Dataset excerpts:
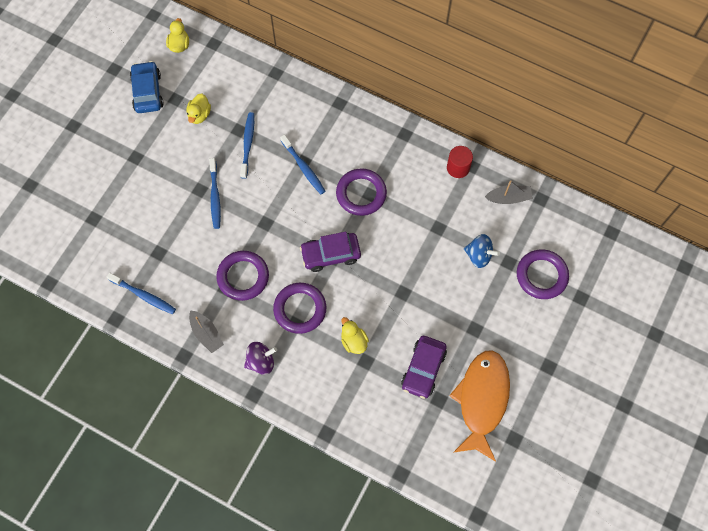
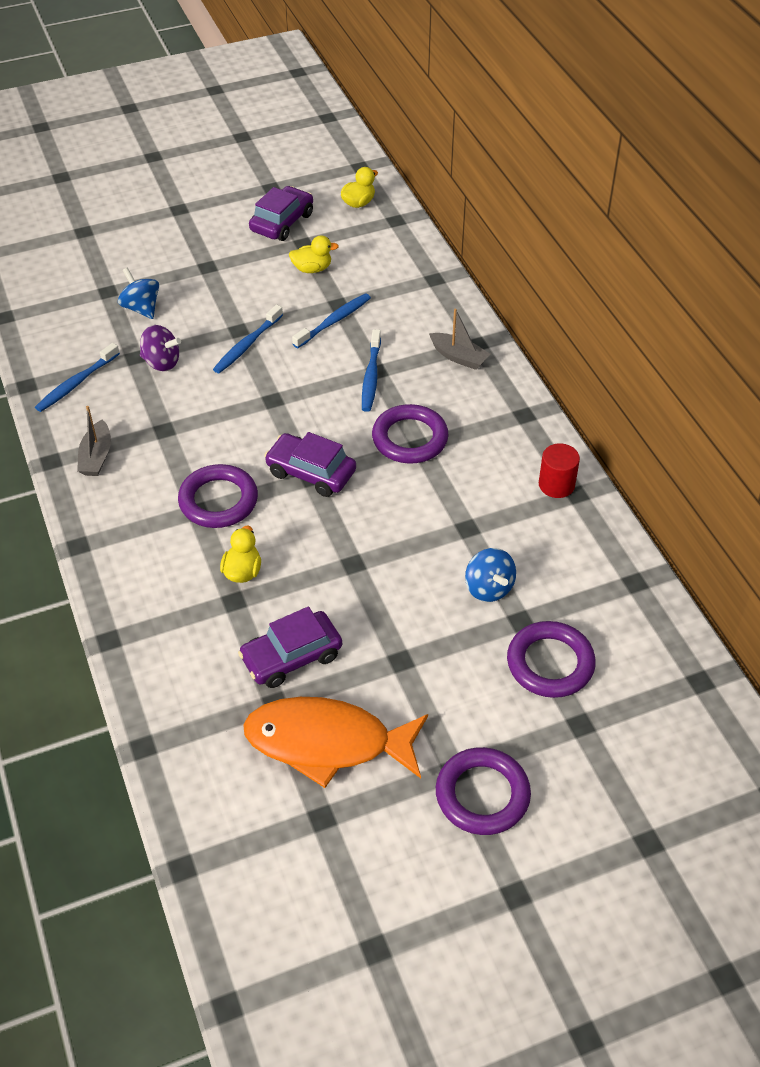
camera: 40 degrees right, 20 degrees down
(127, 216) = (141, 308): none -> blue spinning top
(144, 295) = (76, 383): blue toothbrush -> blue toothbrush turned 60 degrees clockwise
(147, 92) = (282, 222): blue car -> purple car
(199, 115) = (312, 269): yellow duck -> yellow duck turned 150 degrees counterclockwise
(243, 277) = (193, 432): purple ring -> purple ring (482, 795)
(261, 361) = (121, 520): purple spinning top -> purple spinning top (161, 362)
(482, 400) = (327, 742): orange fish -> orange fish turned 135 degrees counterclockwise
(508, 198) = (591, 554): grey boat -> grey boat (459, 357)

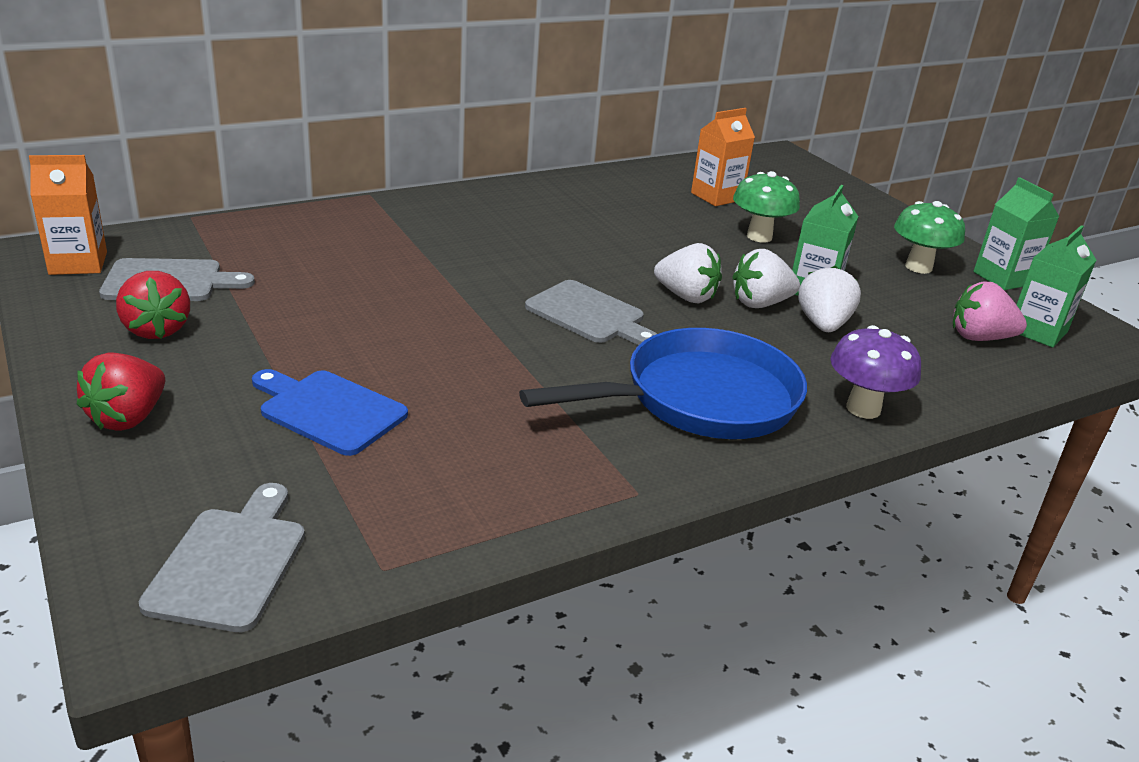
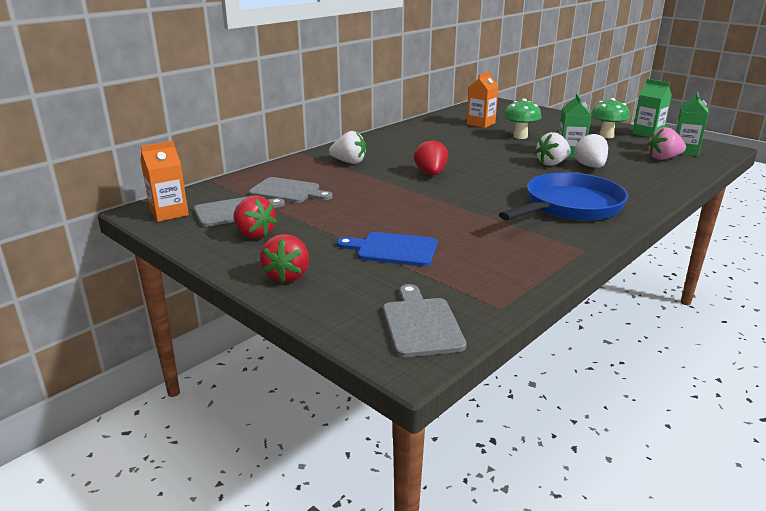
camera: 15 degrees left, 5 degrees down
(533, 279) = (431, 174): none -> red strawberry
(589, 314) = (476, 183): grey cutting board -> grey cutting board (288, 191)
(686, 296) = (514, 167): white strawberry -> white strawberry (349, 162)
(863, 408) = (645, 195): purple mushroom -> none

**Work to be completed**
Reproduce every entry exactly, but omit each picture.

**Response to this exercise**
camera: 40 degrees right, 20 degrees down
(127, 216) = (141, 308): none -> blue spinning top
(144, 295) = (76, 383): blue toothbrush -> blue toothbrush turned 60 degrees clockwise
(147, 92) = (282, 222): blue car -> purple car
(199, 115) = (312, 269): yellow duck -> yellow duck turned 150 degrees counterclockwise
(243, 277) = (193, 432): purple ring -> purple ring (482, 795)
(261, 361) = (121, 520): purple spinning top -> purple spinning top (161, 362)
(482, 400) = (327, 742): orange fish -> orange fish turned 135 degrees counterclockwise
(508, 198) = (591, 554): grey boat -> grey boat (459, 357)

camera: 15 degrees left, 5 degrees down
(533, 279) = (431, 174): none -> red strawberry
(589, 314) = (476, 183): grey cutting board -> grey cutting board (288, 191)
(686, 296) = (514, 167): white strawberry -> white strawberry (349, 162)
(863, 408) = (645, 195): purple mushroom -> none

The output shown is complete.